> [Task data]:
━━━━━━━━━━━━━━━━━━━━

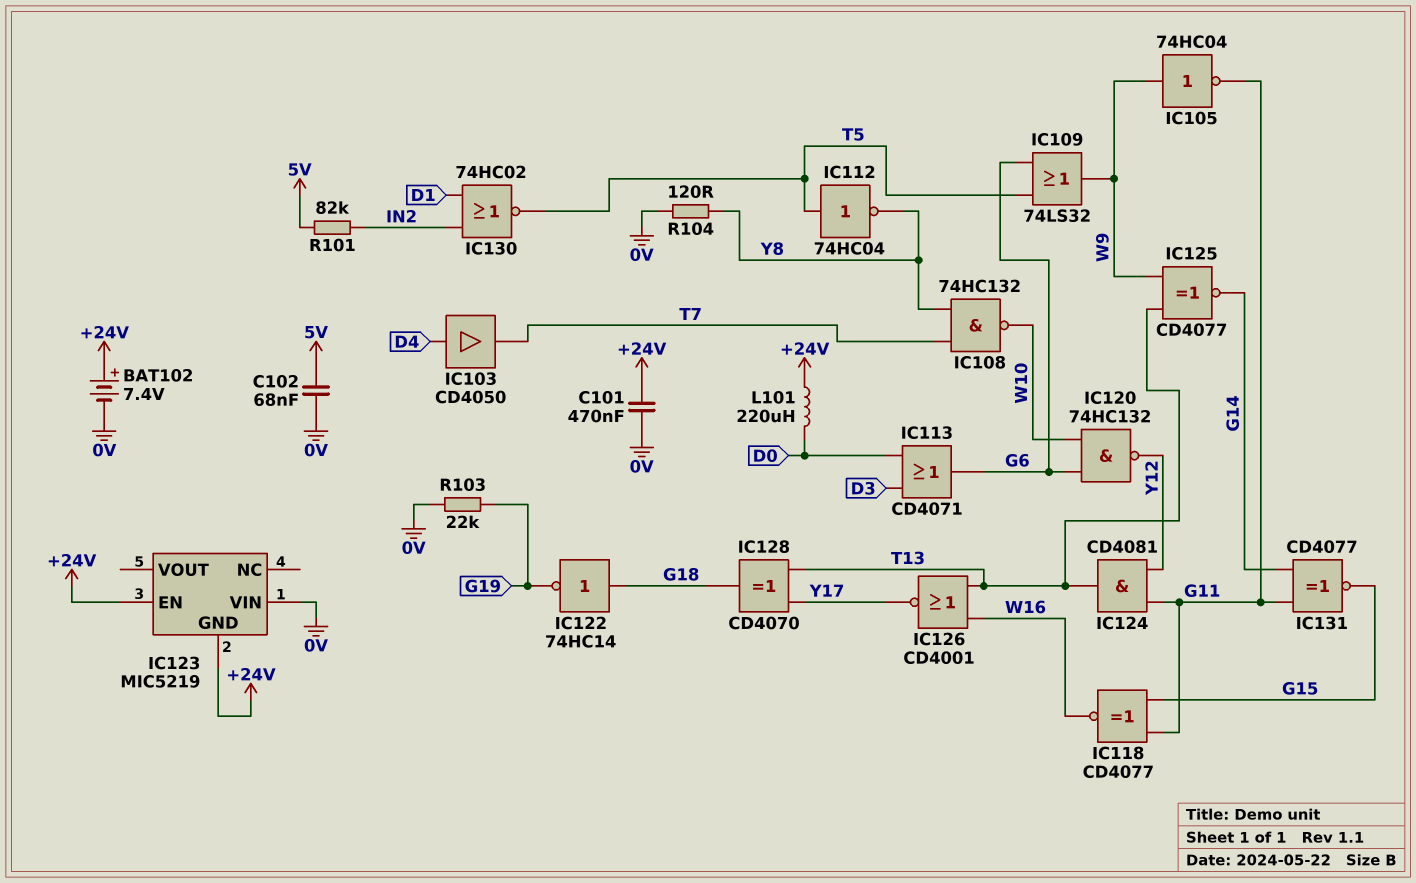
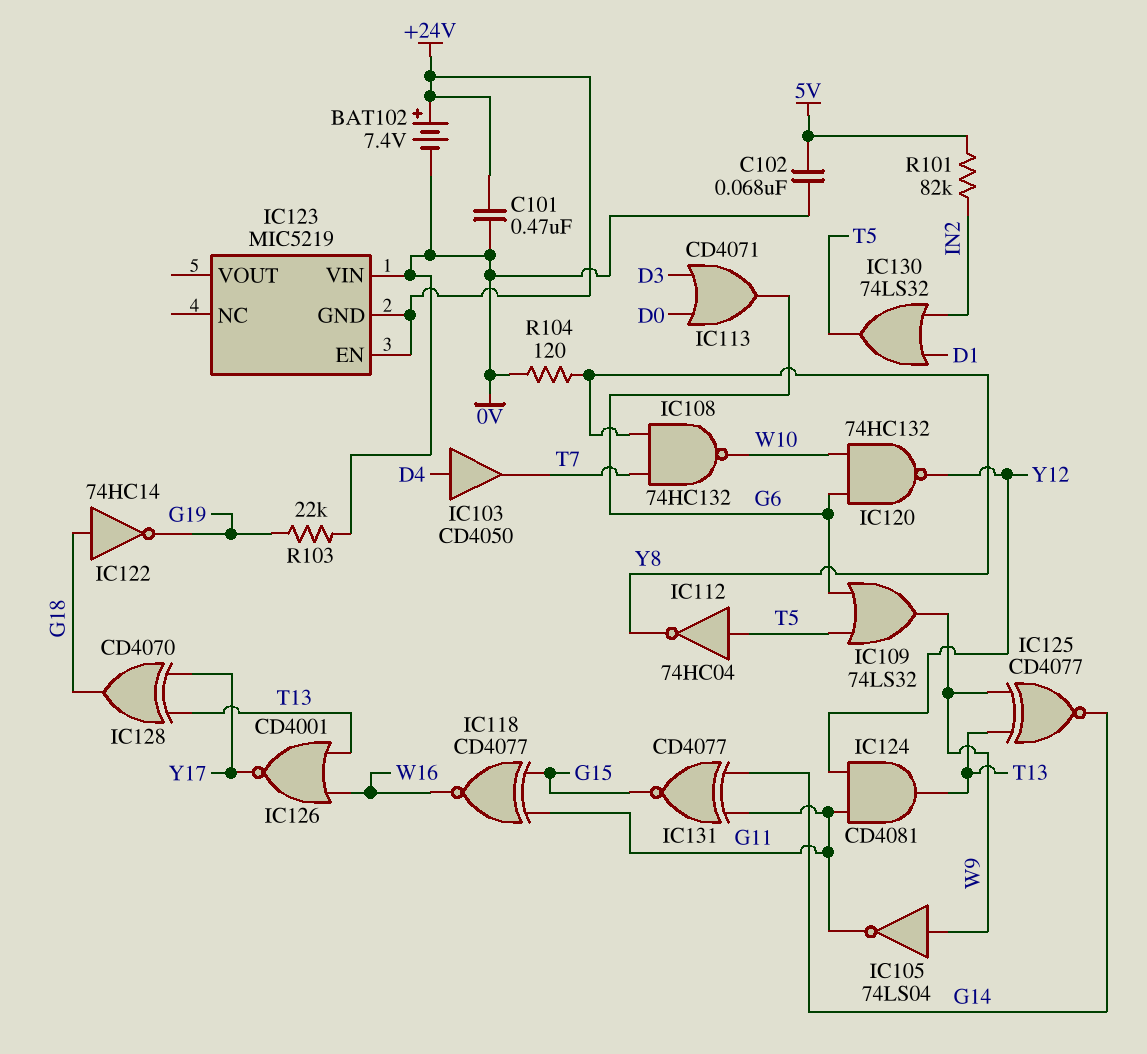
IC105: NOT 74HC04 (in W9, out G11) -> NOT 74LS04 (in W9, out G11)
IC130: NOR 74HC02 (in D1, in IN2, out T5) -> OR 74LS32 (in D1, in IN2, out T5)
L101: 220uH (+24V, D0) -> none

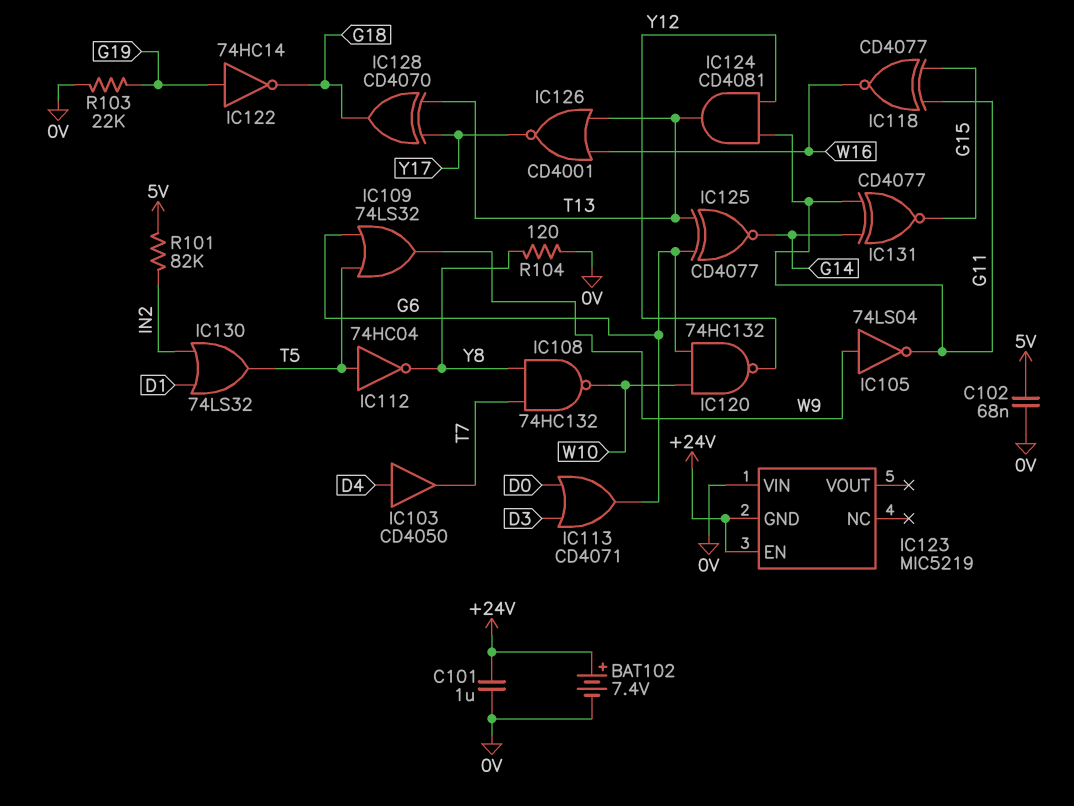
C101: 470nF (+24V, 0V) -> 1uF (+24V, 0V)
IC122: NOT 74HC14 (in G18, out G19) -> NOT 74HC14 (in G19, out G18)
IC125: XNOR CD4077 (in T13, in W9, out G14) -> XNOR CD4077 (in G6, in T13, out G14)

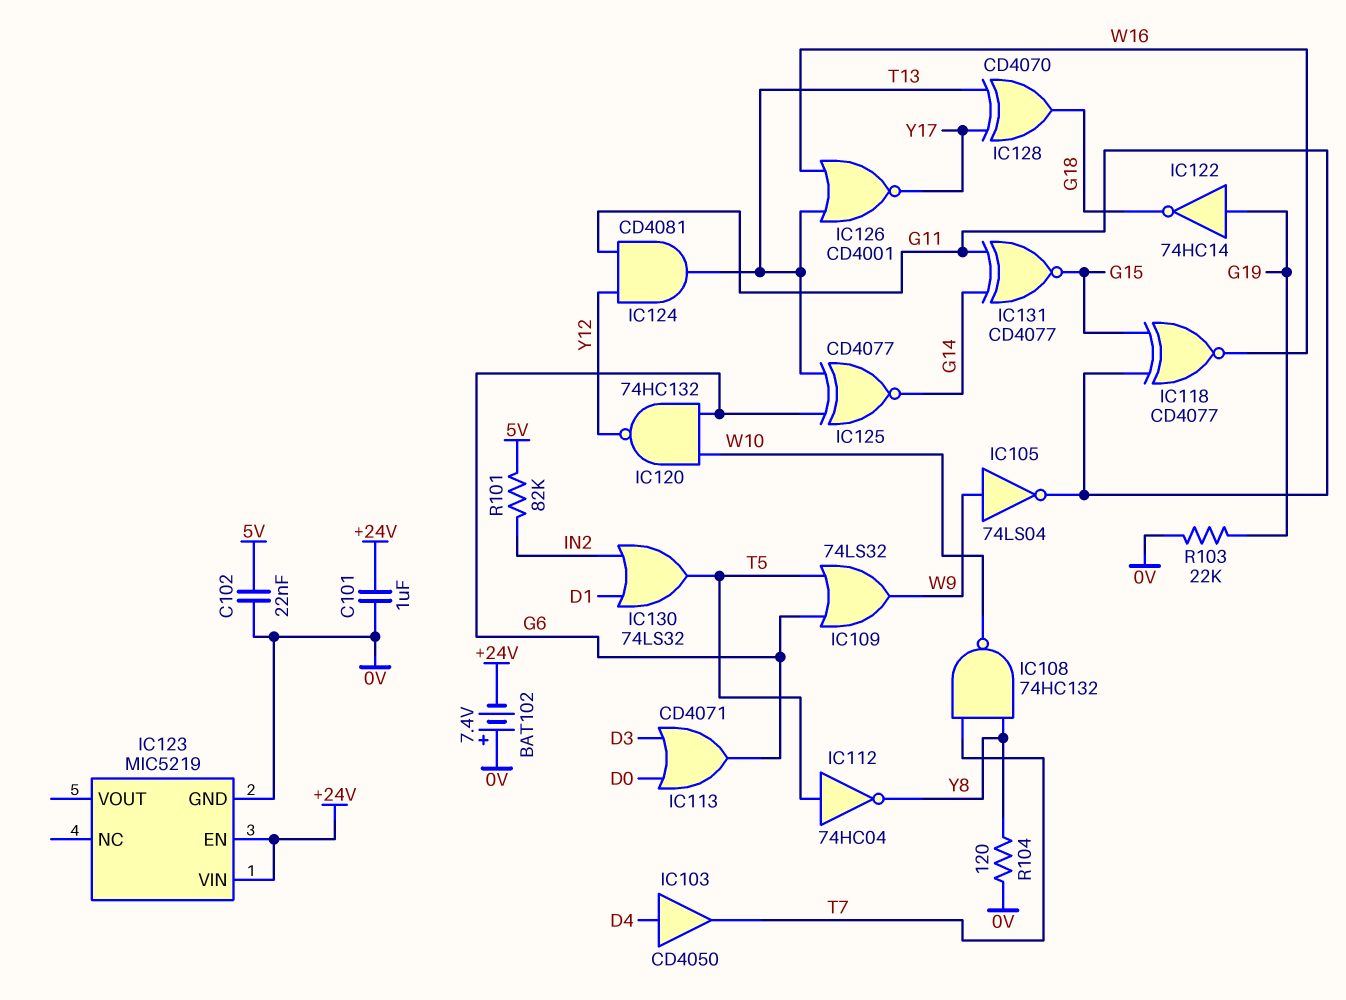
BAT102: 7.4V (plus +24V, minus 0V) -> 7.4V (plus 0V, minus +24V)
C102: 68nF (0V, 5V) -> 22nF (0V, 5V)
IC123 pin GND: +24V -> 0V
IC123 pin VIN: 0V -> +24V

━━━━━━━━━━━━━━━━━━━━

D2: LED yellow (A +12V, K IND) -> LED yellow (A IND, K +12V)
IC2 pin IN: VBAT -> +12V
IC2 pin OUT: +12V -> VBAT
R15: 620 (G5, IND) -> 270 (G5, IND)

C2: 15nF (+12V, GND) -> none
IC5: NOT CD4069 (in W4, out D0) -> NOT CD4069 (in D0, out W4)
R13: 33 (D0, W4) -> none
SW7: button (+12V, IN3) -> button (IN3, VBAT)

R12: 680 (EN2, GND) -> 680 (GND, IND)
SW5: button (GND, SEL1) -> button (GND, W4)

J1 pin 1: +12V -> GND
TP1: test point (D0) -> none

━━━━━━━━━━━━━━━━━━━━

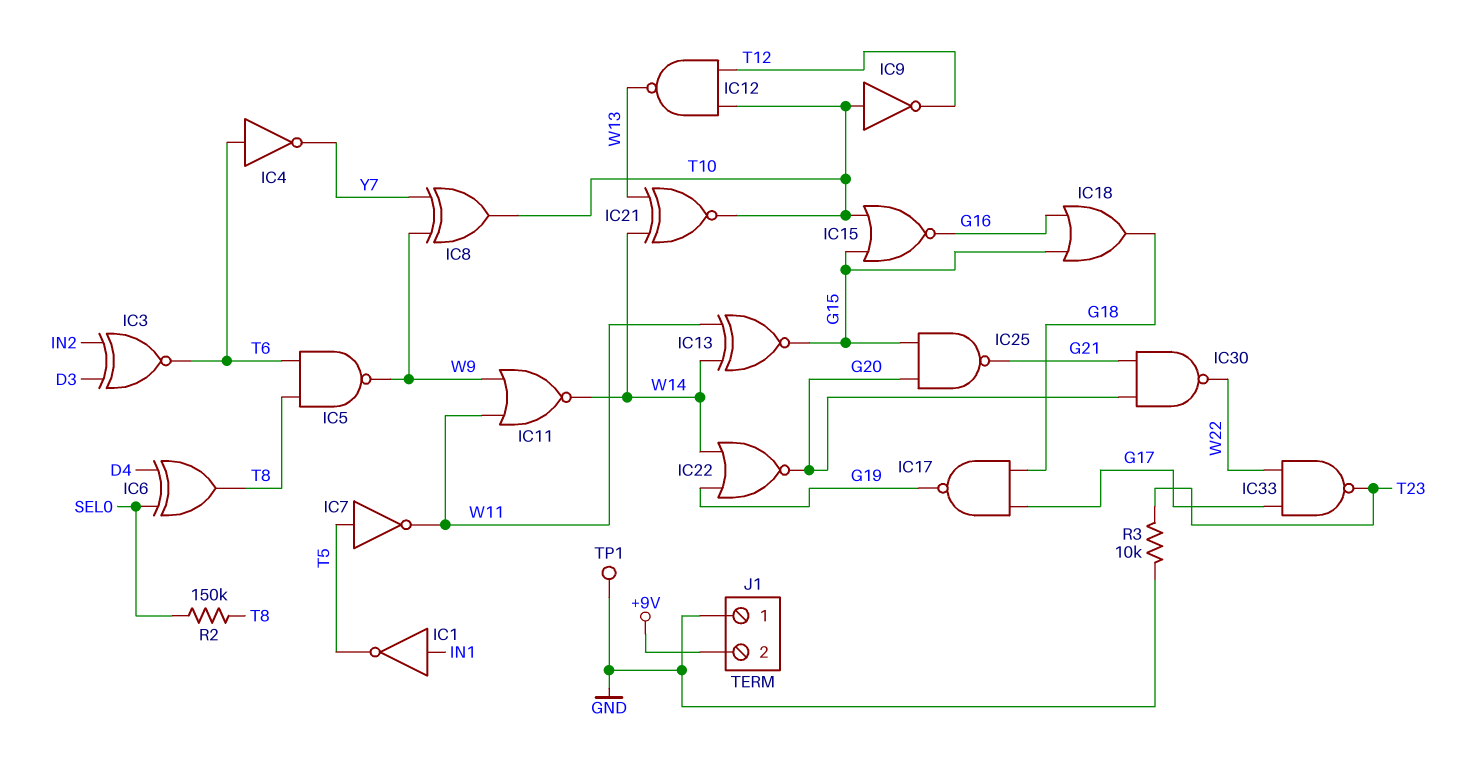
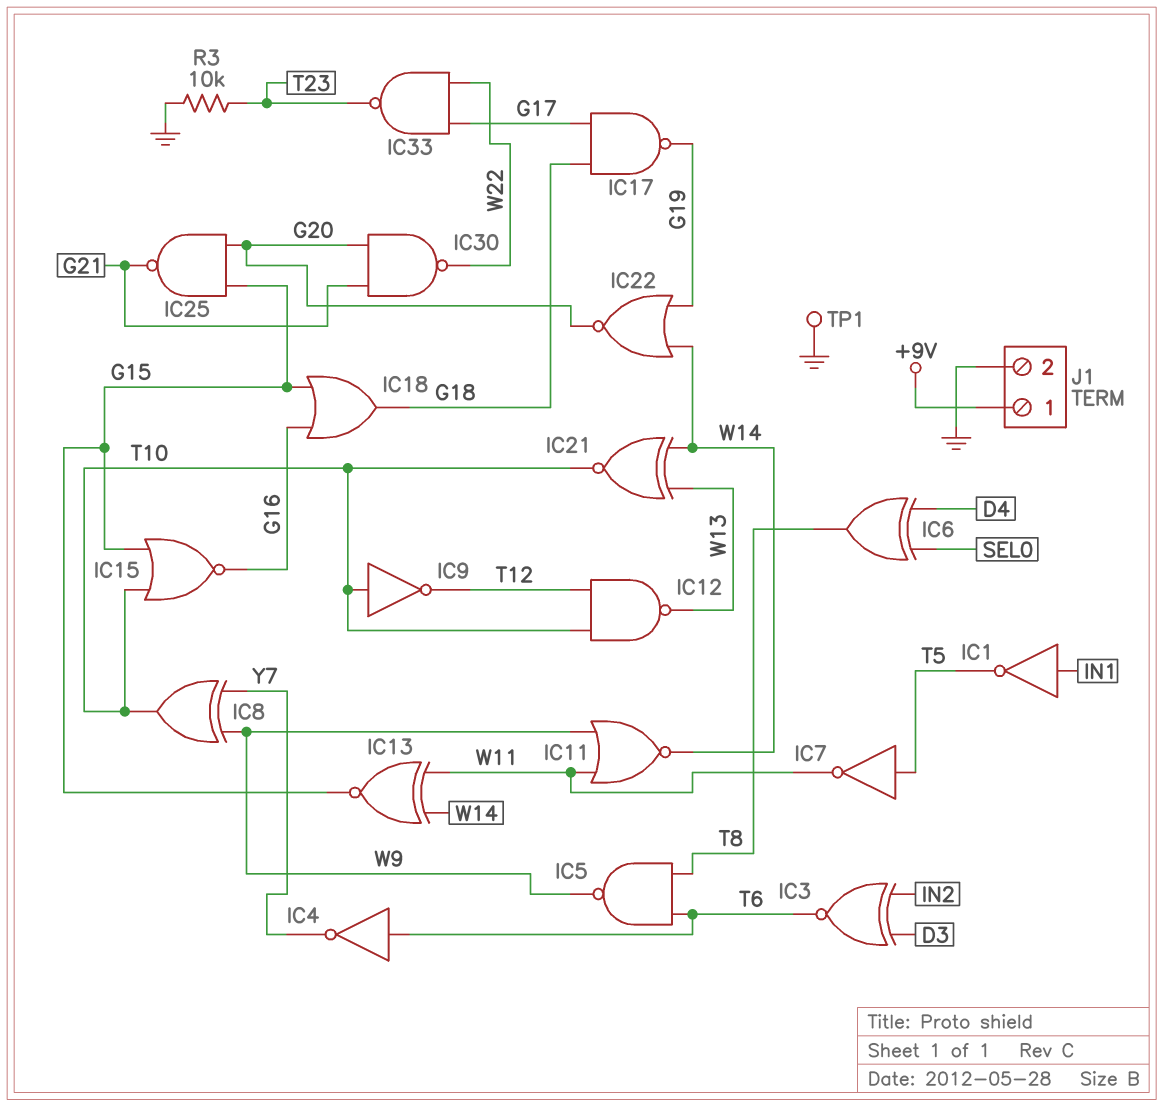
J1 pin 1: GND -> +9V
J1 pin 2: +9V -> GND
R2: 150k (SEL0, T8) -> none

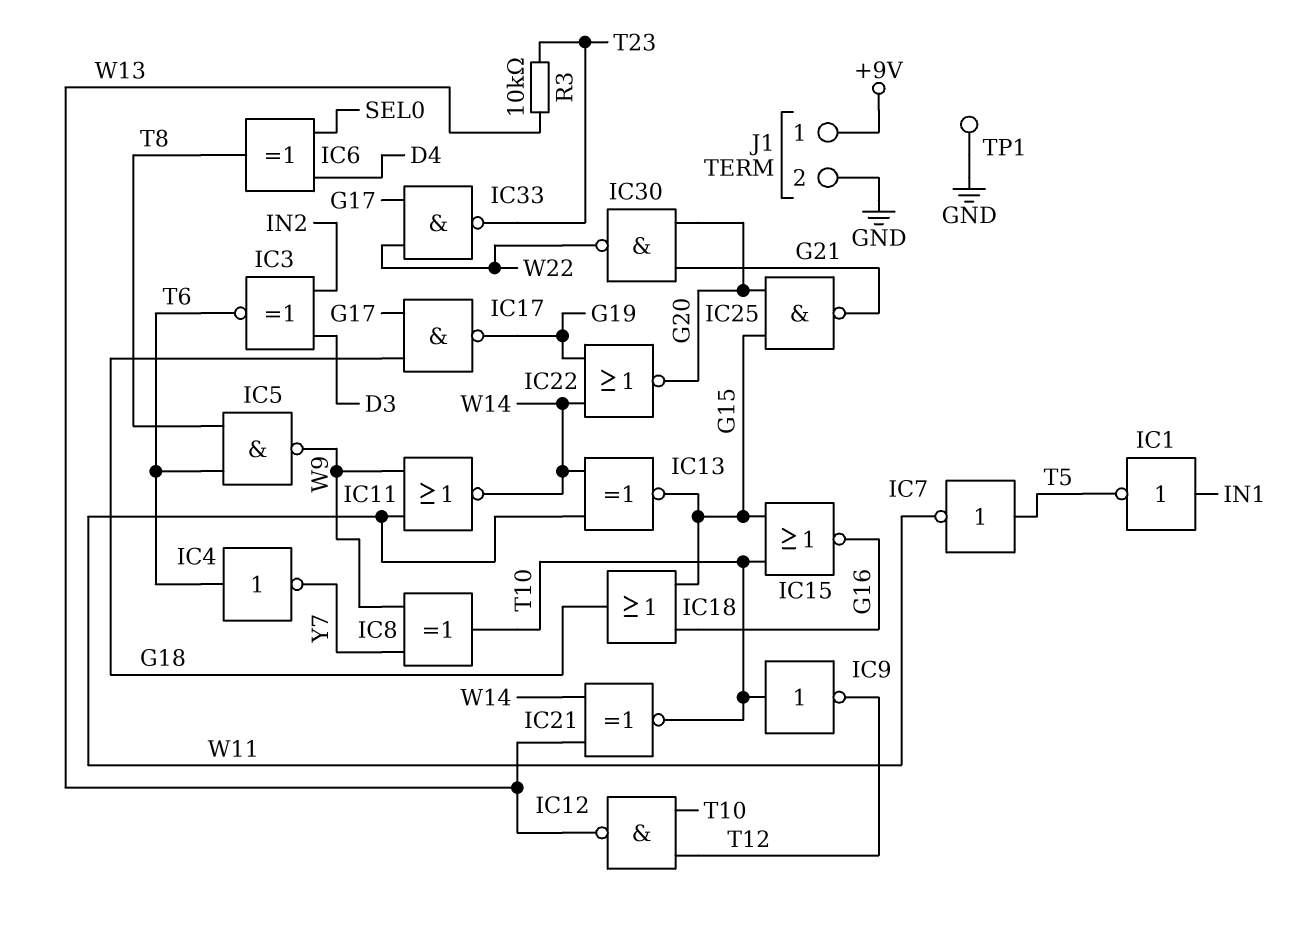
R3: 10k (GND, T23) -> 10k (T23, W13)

━━━━━━━━━━━━━━━━━━━━

> [Task goal]: Your answer should be the lines of the listing above between the line holding "C102: 68nF (0V, 5V) -> 22nF (0V, 5V)" and the line holding "IC123 pin VIN: 0V -> +24V", inclusive, restated word for word and alone.

> [Finished exercise]:
C102: 68nF (0V, 5V) -> 22nF (0V, 5V)
IC123 pin GND: +24V -> 0V
IC123 pin VIN: 0V -> +24V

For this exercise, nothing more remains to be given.